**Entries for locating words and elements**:
^^^^^^^^^^^^^^^^
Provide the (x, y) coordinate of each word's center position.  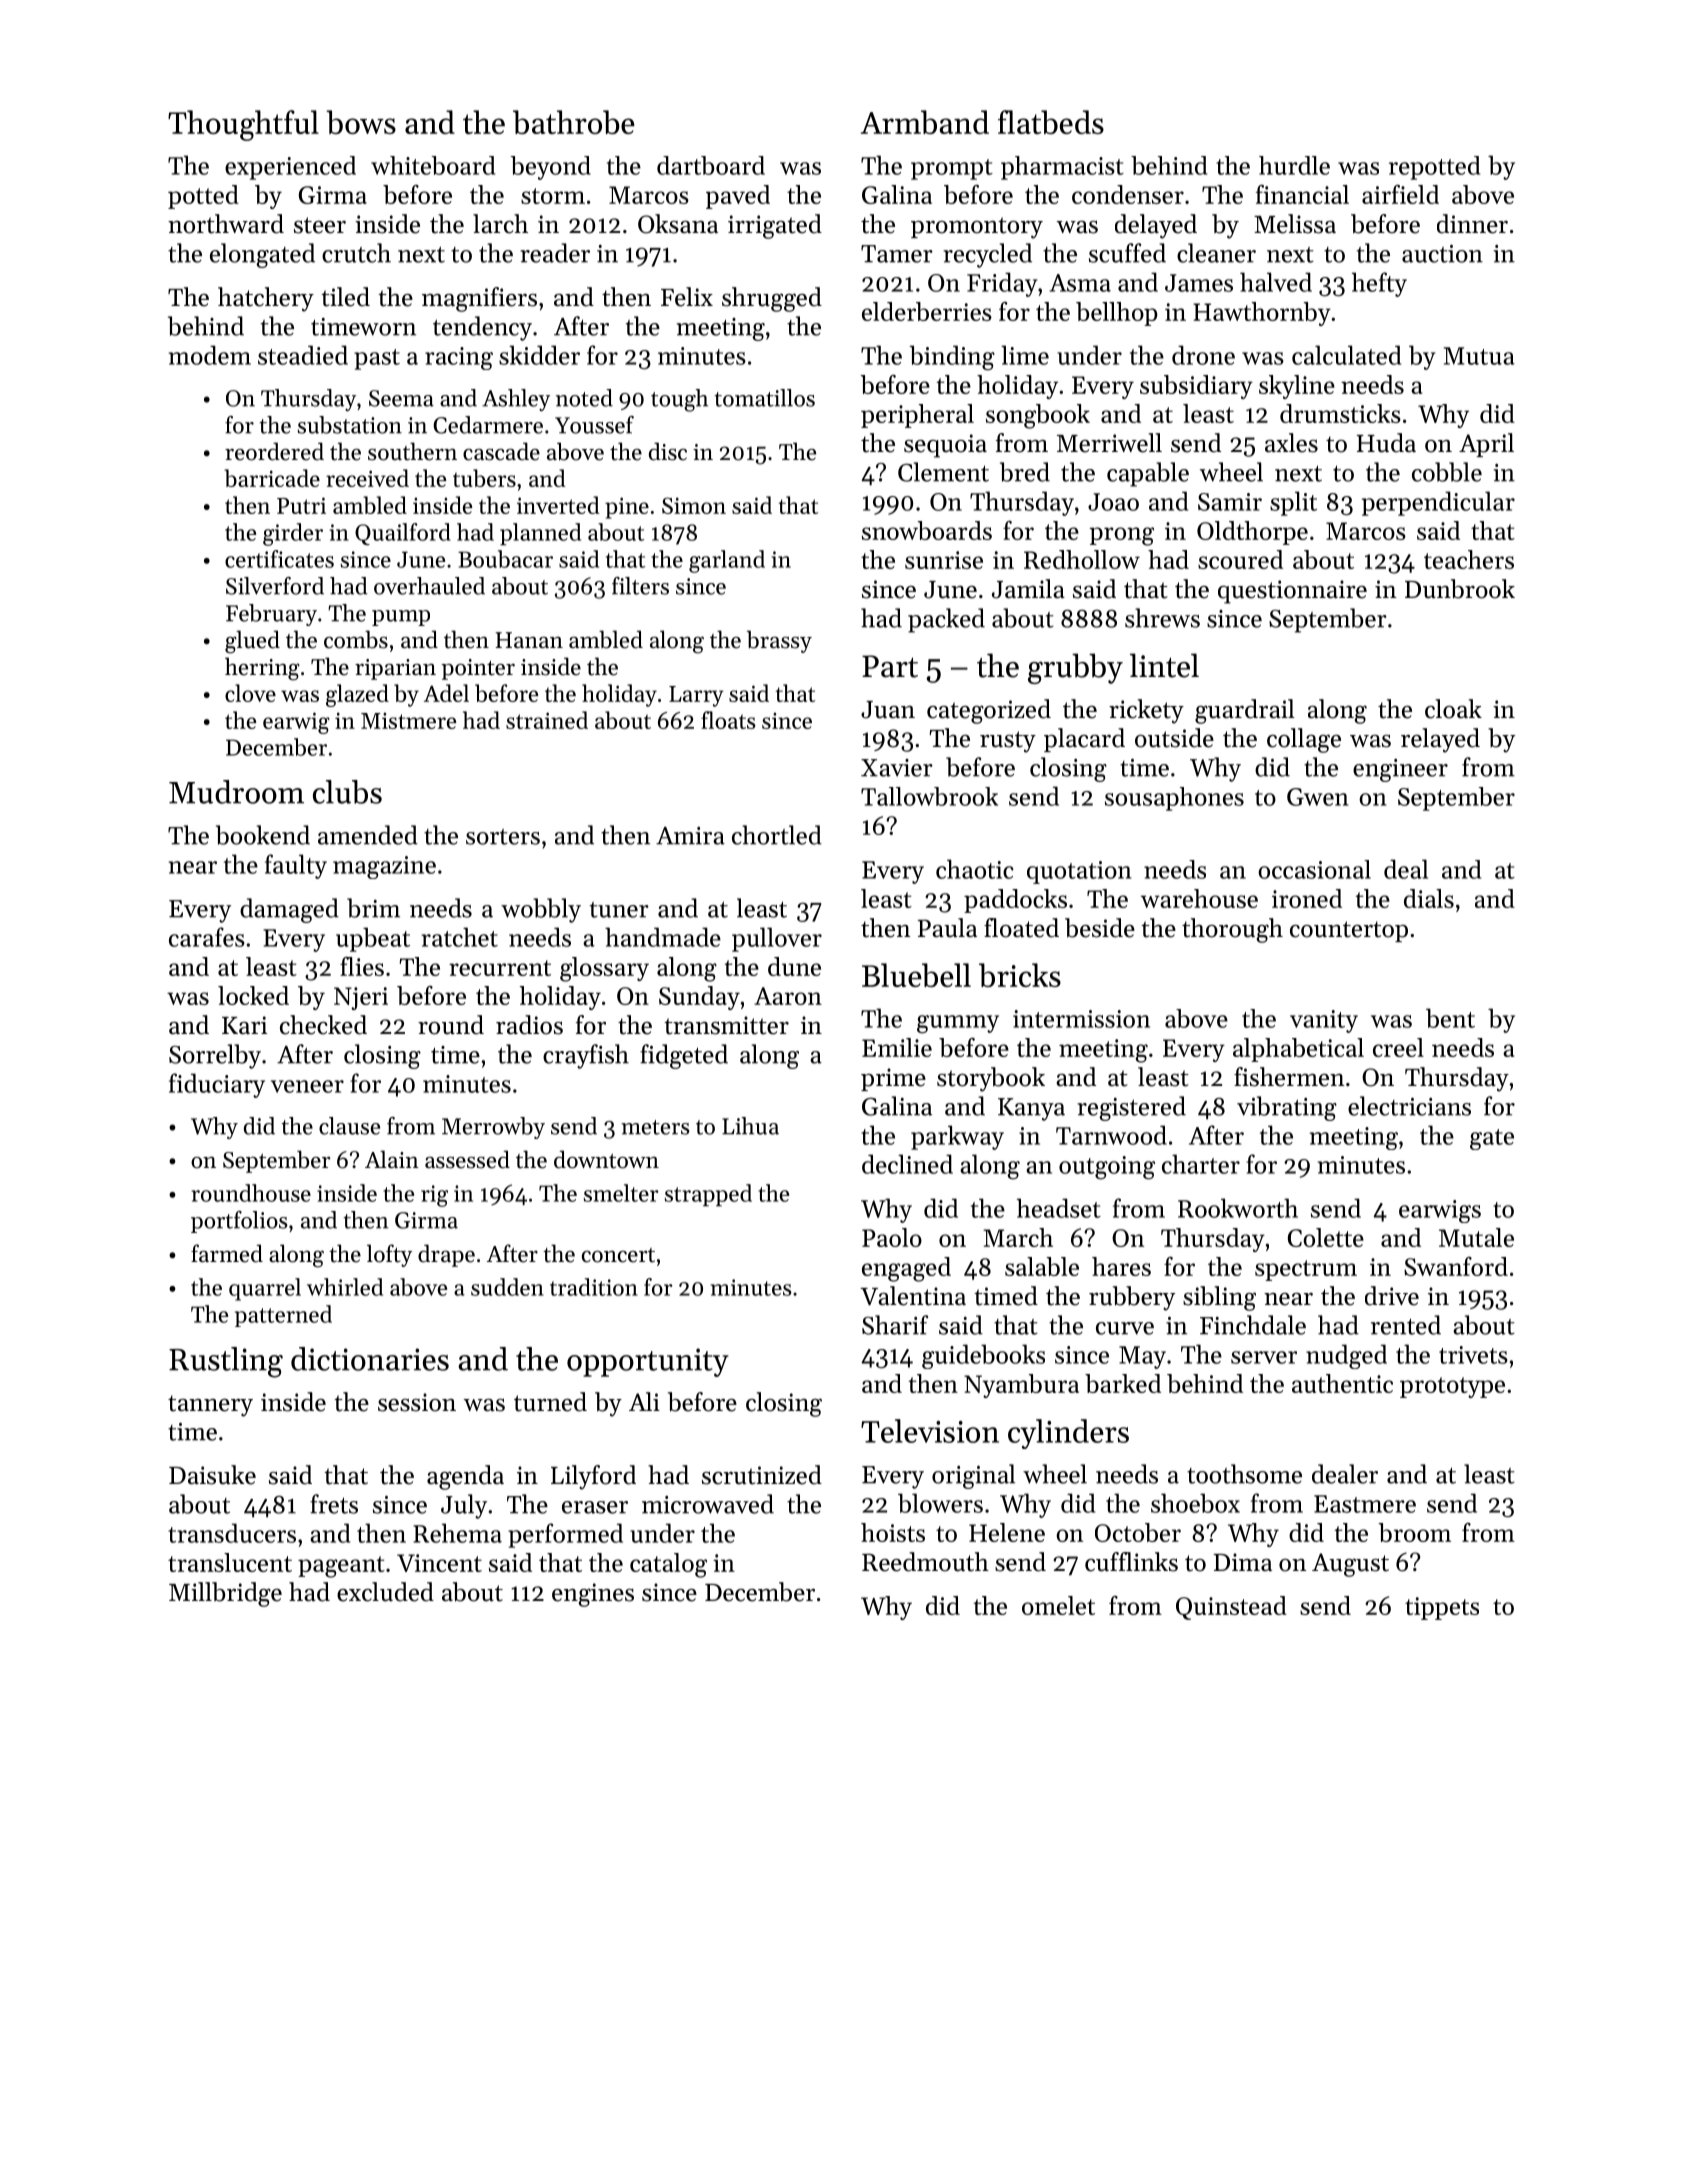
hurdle (1294, 165)
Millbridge (225, 1594)
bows (361, 122)
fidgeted (684, 1056)
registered (1131, 1108)
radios (529, 1025)
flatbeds (1051, 122)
^^^^^^^^^^^^^^^^
**Written exercise**:
Please quote the lines verbatim, beginning with the line that contains "Millbridge (225, 1594)" and ending with the last line, including both.

**Answer to this task**:
Millbridge (225, 1594)
bows (361, 122)
fidgeted (684, 1056)
registered (1131, 1108)
radios (529, 1025)
flatbeds (1051, 122)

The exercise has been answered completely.